* Exercise data

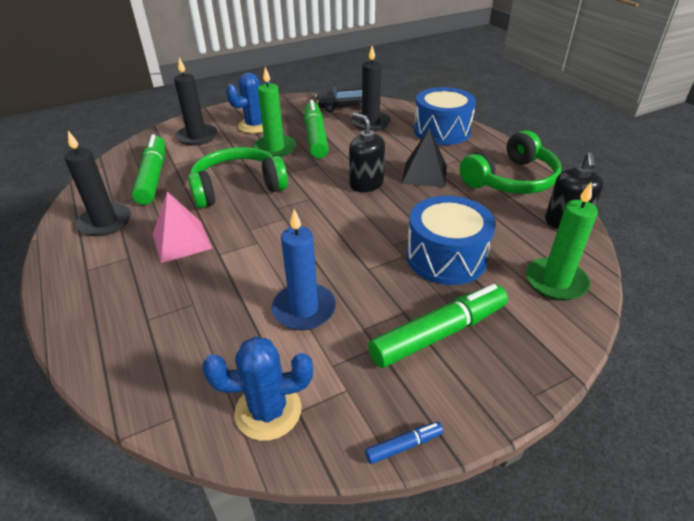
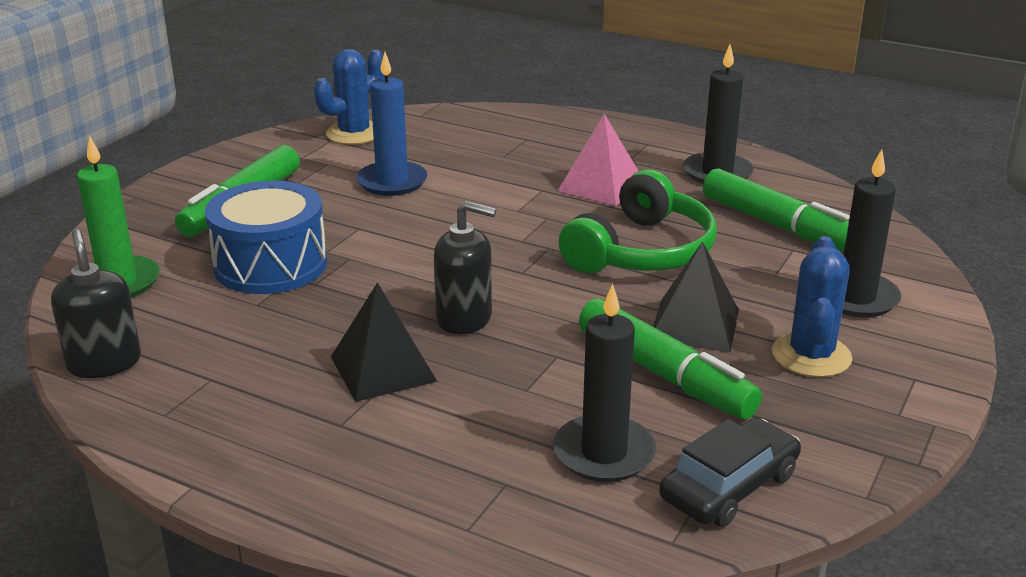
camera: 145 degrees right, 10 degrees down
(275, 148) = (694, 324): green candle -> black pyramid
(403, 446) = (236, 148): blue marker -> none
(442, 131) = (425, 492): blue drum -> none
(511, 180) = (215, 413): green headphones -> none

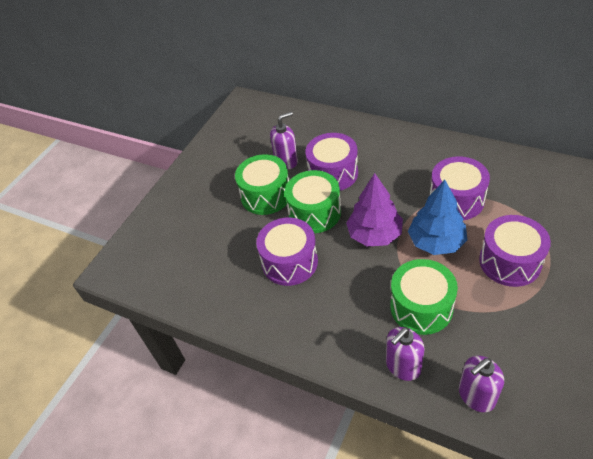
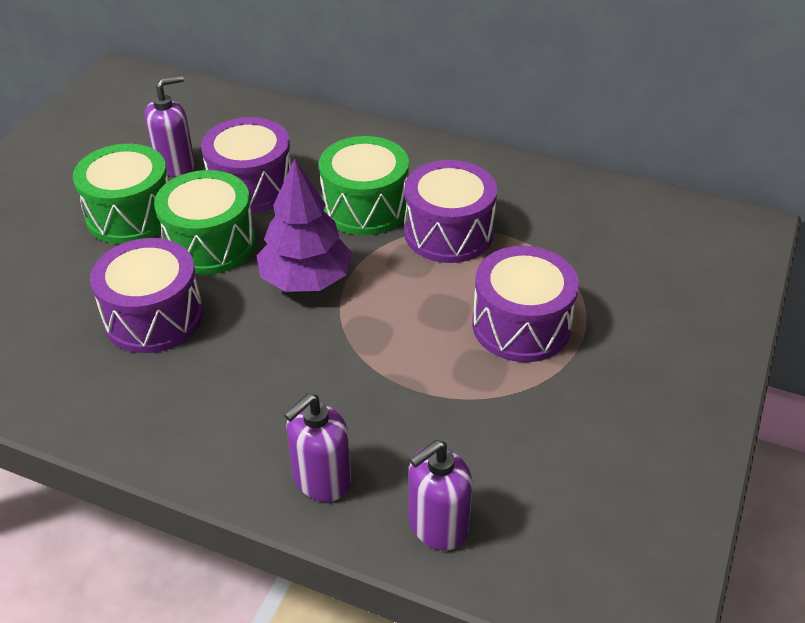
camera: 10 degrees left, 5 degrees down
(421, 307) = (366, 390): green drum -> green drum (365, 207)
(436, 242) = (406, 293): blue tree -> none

* Action item
Whenever a line of the material above contains the string "drum", copy that line out.

* Solution to this problem
(442, 131) = (425, 492): blue drum -> none
(421, 307) = (366, 390): green drum -> green drum (365, 207)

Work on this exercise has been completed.